| What is required |
Search the entries below for the word "clockwise", then copy each line in which it is found.

[Stored items]

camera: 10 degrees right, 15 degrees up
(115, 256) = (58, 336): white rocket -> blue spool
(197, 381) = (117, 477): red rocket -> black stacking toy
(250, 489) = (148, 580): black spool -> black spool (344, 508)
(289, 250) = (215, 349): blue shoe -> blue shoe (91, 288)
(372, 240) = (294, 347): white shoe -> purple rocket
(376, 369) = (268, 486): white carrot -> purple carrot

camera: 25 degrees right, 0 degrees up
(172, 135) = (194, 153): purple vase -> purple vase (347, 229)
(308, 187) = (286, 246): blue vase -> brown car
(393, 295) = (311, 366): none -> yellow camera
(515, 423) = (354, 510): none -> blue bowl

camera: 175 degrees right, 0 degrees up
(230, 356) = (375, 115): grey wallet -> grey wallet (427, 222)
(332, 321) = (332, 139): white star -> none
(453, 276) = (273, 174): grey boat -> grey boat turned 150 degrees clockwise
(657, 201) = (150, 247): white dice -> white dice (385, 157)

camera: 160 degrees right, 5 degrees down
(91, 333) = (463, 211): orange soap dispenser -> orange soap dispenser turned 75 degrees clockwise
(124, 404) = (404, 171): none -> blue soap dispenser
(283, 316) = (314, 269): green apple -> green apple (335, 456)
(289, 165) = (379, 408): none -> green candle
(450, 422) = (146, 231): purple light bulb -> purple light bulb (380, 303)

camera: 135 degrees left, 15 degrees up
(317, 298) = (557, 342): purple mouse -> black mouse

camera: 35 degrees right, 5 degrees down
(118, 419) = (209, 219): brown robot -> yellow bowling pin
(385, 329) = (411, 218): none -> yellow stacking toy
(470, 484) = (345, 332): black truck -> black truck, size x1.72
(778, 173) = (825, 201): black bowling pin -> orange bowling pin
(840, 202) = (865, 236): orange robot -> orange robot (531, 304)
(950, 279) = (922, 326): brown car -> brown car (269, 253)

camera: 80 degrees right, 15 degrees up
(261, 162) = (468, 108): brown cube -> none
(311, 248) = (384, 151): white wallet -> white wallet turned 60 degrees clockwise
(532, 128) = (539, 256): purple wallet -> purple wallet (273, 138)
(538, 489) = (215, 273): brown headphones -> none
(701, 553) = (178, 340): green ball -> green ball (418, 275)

| Output below |
(453, 276) = (273, 174): grey boat -> grey boat turned 150 degrees clockwise
(91, 333) = (463, 211): orange soap dispenser -> orange soap dispenser turned 75 degrees clockwise
(311, 248) = (384, 151): white wallet -> white wallet turned 60 degrees clockwise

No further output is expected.